== SOURCE RECORDS ==
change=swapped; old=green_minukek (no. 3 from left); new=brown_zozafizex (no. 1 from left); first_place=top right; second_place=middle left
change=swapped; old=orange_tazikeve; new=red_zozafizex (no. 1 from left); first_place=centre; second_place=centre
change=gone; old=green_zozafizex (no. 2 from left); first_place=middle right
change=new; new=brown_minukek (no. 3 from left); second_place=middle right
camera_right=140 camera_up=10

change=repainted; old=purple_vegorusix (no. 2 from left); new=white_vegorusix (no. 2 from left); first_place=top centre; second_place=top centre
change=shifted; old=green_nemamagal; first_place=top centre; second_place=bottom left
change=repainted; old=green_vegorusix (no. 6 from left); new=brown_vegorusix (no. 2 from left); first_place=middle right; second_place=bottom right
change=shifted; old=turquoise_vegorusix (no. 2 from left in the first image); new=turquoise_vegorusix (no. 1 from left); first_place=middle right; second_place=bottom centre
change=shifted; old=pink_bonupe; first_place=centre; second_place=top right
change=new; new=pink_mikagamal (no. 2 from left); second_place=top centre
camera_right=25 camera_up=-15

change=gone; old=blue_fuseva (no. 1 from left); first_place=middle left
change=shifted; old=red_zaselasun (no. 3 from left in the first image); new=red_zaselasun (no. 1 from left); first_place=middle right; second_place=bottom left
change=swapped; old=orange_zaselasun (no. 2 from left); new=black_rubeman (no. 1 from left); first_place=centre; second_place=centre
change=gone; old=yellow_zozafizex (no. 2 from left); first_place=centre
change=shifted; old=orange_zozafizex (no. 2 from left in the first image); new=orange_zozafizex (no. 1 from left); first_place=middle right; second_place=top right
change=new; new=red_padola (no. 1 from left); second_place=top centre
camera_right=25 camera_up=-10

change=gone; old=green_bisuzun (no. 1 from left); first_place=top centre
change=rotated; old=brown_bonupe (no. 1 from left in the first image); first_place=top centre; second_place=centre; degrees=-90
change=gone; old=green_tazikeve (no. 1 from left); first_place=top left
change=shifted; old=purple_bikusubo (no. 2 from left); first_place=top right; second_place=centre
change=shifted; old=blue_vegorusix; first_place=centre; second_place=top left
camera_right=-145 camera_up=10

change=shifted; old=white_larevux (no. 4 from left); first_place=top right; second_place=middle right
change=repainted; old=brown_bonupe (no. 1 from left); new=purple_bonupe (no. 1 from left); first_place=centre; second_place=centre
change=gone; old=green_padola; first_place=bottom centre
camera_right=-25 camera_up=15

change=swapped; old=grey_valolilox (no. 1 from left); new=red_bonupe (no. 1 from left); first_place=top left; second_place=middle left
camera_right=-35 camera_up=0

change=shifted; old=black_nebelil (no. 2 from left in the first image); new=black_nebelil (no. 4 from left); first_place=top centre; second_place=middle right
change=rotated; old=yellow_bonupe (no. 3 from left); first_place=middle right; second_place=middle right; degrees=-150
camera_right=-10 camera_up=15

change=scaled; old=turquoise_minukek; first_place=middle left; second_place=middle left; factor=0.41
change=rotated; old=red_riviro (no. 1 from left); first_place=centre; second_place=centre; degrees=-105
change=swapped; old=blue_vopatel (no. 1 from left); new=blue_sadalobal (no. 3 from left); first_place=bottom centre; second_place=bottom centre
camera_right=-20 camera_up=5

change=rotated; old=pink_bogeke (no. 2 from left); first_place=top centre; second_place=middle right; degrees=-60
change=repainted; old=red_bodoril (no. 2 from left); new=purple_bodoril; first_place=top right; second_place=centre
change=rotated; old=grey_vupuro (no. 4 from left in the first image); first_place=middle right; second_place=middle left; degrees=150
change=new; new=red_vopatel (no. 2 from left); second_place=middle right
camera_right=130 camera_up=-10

== DIRECTIONS FOR THIS TASK ==
Extract every record and return it verbatim.

== ANSWER SECTION ==
change=swapped; old=green_minukek (no. 3 from left); new=brown_zozafizex (no. 1 from left); first_place=top right; second_place=middle left
change=swapped; old=orange_tazikeve; new=red_zozafizex (no. 1 from left); first_place=centre; second_place=centre
change=gone; old=green_zozafizex (no. 2 from left); first_place=middle right
change=new; new=brown_minukek (no. 3 from left); second_place=middle right
camera_right=140 camera_up=10

change=repainted; old=purple_vegorusix (no. 2 from left); new=white_vegorusix (no. 2 from left); first_place=top centre; second_place=top centre
change=shifted; old=green_nemamagal; first_place=top centre; second_place=bottom left
change=repainted; old=green_vegorusix (no. 6 from left); new=brown_vegorusix (no. 2 from left); first_place=middle right; second_place=bottom right
change=shifted; old=turquoise_vegorusix (no. 2 from left in the first image); new=turquoise_vegorusix (no. 1 from left); first_place=middle right; second_place=bottom centre
change=shifted; old=pink_bonupe; first_place=centre; second_place=top right
change=new; new=pink_mikagamal (no. 2 from left); second_place=top centre
camera_right=25 camera_up=-15

change=gone; old=blue_fuseva (no. 1 from left); first_place=middle left
change=shifted; old=red_zaselasun (no. 3 from left in the first image); new=red_zaselasun (no. 1 from left); first_place=middle right; second_place=bottom left
change=swapped; old=orange_zaselasun (no. 2 from left); new=black_rubeman (no. 1 from left); first_place=centre; second_place=centre
change=gone; old=yellow_zozafizex (no. 2 from left); first_place=centre
change=shifted; old=orange_zozafizex (no. 2 from left in the first image); new=orange_zozafizex (no. 1 from left); first_place=middle right; second_place=top right
change=new; new=red_padola (no. 1 from left); second_place=top centre
camera_right=25 camera_up=-10

change=gone; old=green_bisuzun (no. 1 from left); first_place=top centre
change=rotated; old=brown_bonupe (no. 1 from left in the first image); first_place=top centre; second_place=centre; degrees=-90
change=gone; old=green_tazikeve (no. 1 from left); first_place=top left
change=shifted; old=purple_bikusubo (no. 2 from left); first_place=top right; second_place=centre
change=shifted; old=blue_vegorusix; first_place=centre; second_place=top left
camera_right=-145 camera_up=10

change=shifted; old=white_larevux (no. 4 from left); first_place=top right; second_place=middle right
change=repainted; old=brown_bonupe (no. 1 from left); new=purple_bonupe (no. 1 from left); first_place=centre; second_place=centre
change=gone; old=green_padola; first_place=bottom centre
camera_right=-25 camera_up=15

change=swapped; old=grey_valolilox (no. 1 from left); new=red_bonupe (no. 1 from left); first_place=top left; second_place=middle left
camera_right=-35 camera_up=0

change=shifted; old=black_nebelil (no. 2 from left in the first image); new=black_nebelil (no. 4 from left); first_place=top centre; second_place=middle right
change=rotated; old=yellow_bonupe (no. 3 from left); first_place=middle right; second_place=middle right; degrees=-150
camera_right=-10 camera_up=15

change=scaled; old=turquoise_minukek; first_place=middle left; second_place=middle left; factor=0.41
change=rotated; old=red_riviro (no. 1 from left); first_place=centre; second_place=centre; degrees=-105
change=swapped; old=blue_vopatel (no. 1 from left); new=blue_sadalobal (no. 3 from left); first_place=bottom centre; second_place=bottom centre
camera_right=-20 camera_up=5

change=rotated; old=pink_bogeke (no. 2 from left); first_place=top centre; second_place=middle right; degrees=-60
change=repainted; old=red_bodoril (no. 2 from left); new=purple_bodoril; first_place=top right; second_place=centre
change=rotated; old=grey_vupuro (no. 4 from left in the first image); first_place=middle right; second_place=middle left; degrees=150
change=new; new=red_vopatel (no. 2 from left); second_place=middle right
camera_right=130 camera_up=-10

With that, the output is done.